====== RECORDS TO PROCESS ======

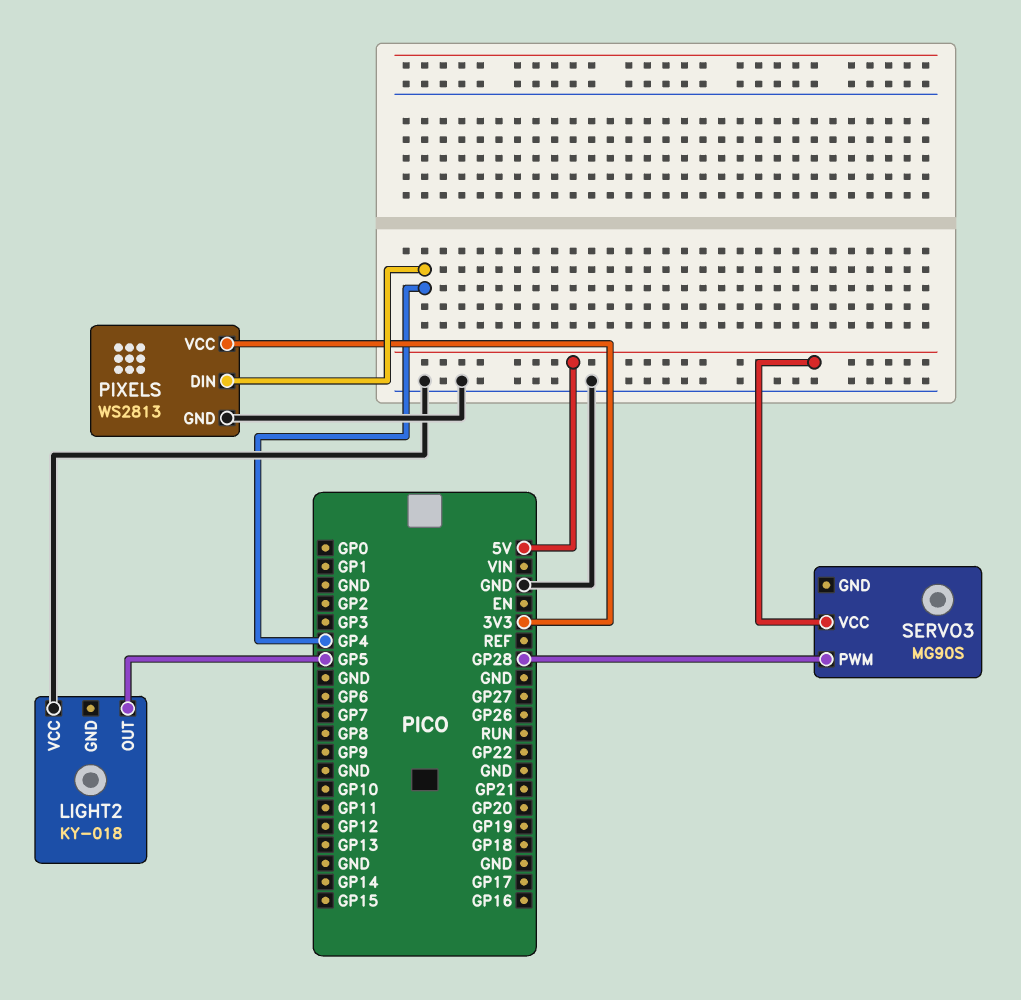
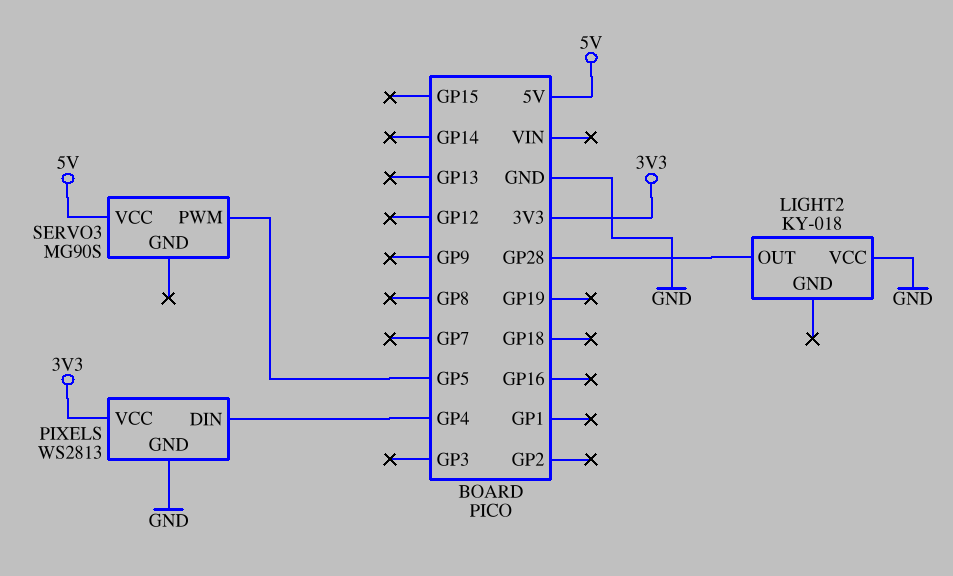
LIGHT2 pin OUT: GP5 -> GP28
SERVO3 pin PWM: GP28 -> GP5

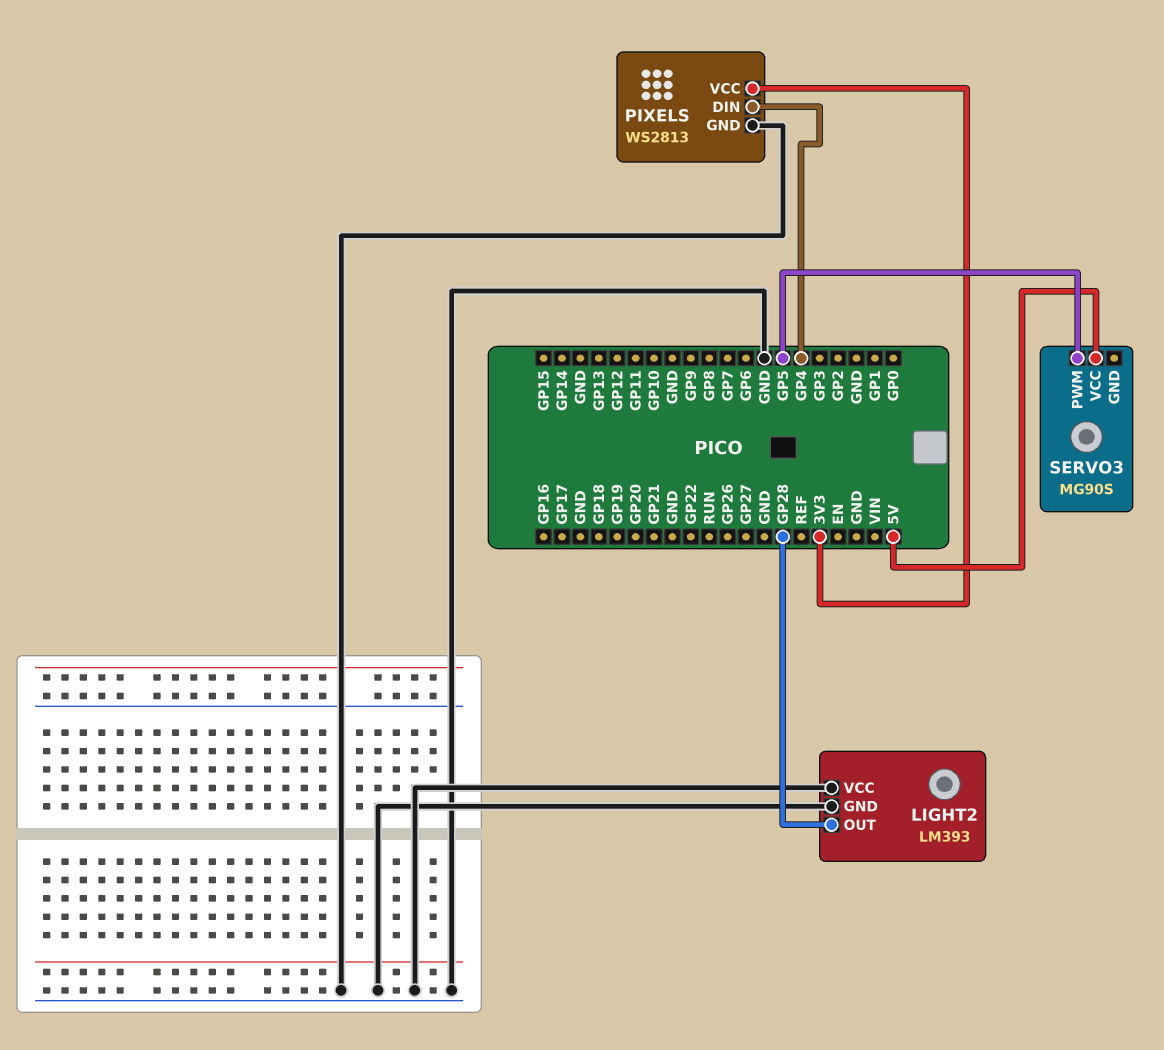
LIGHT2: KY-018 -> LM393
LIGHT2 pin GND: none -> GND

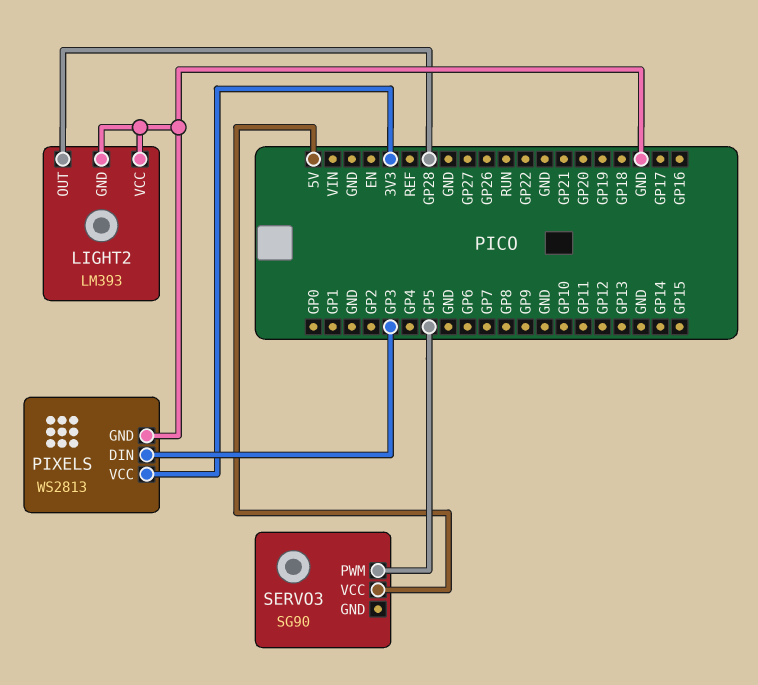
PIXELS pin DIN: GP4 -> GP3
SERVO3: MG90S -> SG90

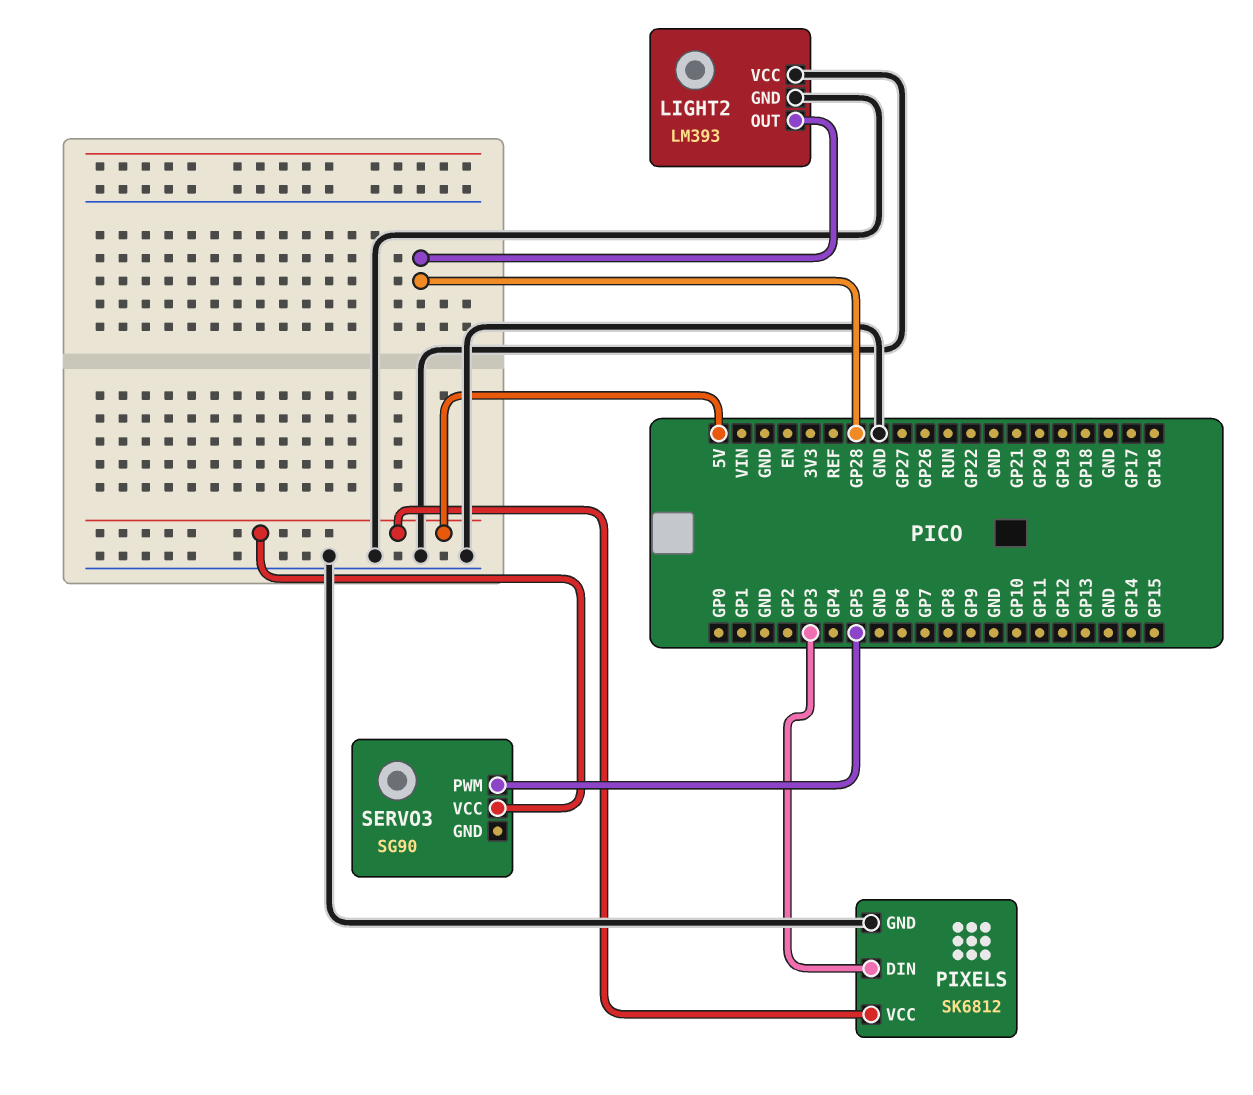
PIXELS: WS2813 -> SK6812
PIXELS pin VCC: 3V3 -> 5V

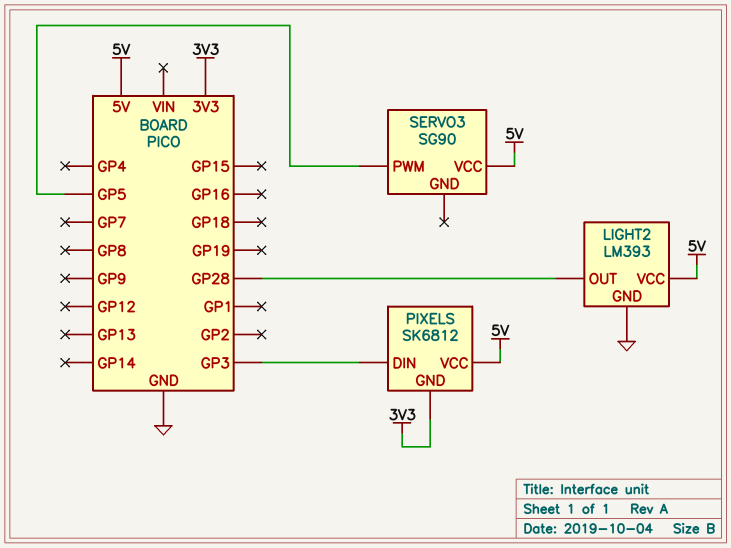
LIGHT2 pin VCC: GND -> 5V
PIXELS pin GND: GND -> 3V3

======

* **TASK STATEMENT**: Please write out exactly the lines from the one containing "SERVO3: MG90S -> SG90" through the last line of the records above, and leave out any pictures.

* **RESULT FOR THIS EXERCISE**:
SERVO3: MG90S -> SG90

PIXELS: WS2813 -> SK6812
PIXELS pin VCC: 3V3 -> 5V

LIGHT2 pin VCC: GND -> 5V
PIXELS pin GND: GND -> 3V3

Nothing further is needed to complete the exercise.